**Exercise goal:** Return each line below holding the string "none".

**Content revision data:**
┄┄┄┄┄┄┄┄┄┄┄┄┄┄┄┄┄┄┄┄

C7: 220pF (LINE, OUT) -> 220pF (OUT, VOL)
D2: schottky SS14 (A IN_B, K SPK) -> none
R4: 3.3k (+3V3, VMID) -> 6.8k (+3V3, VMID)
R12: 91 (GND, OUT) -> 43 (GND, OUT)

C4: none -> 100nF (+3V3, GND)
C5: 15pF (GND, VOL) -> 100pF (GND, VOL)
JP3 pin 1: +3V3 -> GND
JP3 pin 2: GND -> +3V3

┄┄┄┄┄┄┄┄┄┄┄┄┄┄┄┄┄┄┄┄

**Answer area:**
D2: schottky SS14 (A IN_B, K SPK) -> none
C4: none -> 100nF (+3V3, GND)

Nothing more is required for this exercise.